Return the full set of records, matching them character for character.

──────── Records provided ────────

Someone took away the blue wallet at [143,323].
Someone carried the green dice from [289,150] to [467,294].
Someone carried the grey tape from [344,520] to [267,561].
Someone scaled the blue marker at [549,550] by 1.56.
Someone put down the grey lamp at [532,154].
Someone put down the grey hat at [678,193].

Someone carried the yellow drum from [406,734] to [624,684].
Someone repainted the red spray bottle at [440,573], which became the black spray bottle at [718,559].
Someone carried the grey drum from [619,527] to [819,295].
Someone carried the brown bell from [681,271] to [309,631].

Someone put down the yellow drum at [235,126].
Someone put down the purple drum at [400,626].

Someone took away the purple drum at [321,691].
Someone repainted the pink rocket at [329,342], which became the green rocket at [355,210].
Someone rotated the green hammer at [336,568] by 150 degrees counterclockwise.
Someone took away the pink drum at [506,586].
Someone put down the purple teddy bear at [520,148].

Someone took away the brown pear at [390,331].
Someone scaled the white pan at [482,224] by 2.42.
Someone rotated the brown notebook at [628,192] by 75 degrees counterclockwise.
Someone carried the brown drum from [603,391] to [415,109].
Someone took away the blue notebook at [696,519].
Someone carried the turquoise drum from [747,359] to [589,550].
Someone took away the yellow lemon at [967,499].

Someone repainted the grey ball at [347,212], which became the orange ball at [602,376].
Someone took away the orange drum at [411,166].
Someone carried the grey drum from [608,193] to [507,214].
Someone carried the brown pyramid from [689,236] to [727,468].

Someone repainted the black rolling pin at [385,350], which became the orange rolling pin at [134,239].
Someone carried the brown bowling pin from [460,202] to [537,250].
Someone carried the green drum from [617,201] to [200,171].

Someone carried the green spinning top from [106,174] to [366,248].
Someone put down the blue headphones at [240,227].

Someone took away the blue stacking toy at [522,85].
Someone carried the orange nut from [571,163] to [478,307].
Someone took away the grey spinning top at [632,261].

────────

**Problem solution**.
Someone took away the blue wallet at [143,323].
Someone carried the green dice from [289,150] to [467,294].
Someone carried the grey tape from [344,520] to [267,561].
Someone scaled the blue marker at [549,550] by 1.56.
Someone put down the grey lamp at [532,154].
Someone put down the grey hat at [678,193].

Someone carried the yellow drum from [406,734] to [624,684].
Someone repainted the red spray bottle at [440,573], which became the black spray bottle at [718,559].
Someone carried the grey drum from [619,527] to [819,295].
Someone carried the brown bell from [681,271] to [309,631].

Someone put down the yellow drum at [235,126].
Someone put down the purple drum at [400,626].

Someone took away the purple drum at [321,691].
Someone repainted the pink rocket at [329,342], which became the green rocket at [355,210].
Someone rotated the green hammer at [336,568] by 150 degrees counterclockwise.
Someone took away the pink drum at [506,586].
Someone put down the purple teddy bear at [520,148].

Someone took away the brown pear at [390,331].
Someone scaled the white pan at [482,224] by 2.42.
Someone rotated the brown notebook at [628,192] by 75 degrees counterclockwise.
Someone carried the brown drum from [603,391] to [415,109].
Someone took away the blue notebook at [696,519].
Someone carried the turquoise drum from [747,359] to [589,550].
Someone took away the yellow lemon at [967,499].

Someone repainted the grey ball at [347,212], which became the orange ball at [602,376].
Someone took away the orange drum at [411,166].
Someone carried the grey drum from [608,193] to [507,214].
Someone carried the brown pyramid from [689,236] to [727,468].

Someone repainted the black rolling pin at [385,350], which became the orange rolling pin at [134,239].
Someone carried the brown bowling pin from [460,202] to [537,250].
Someone carried the green drum from [617,201] to [200,171].

Someone carried the green spinning top from [106,174] to [366,248].
Someone put down the blue headphones at [240,227].

Someone took away the blue stacking toy at [522,85].
Someone carried the orange nut from [571,163] to [478,307].
Someone took away the grey spinning top at [632,261].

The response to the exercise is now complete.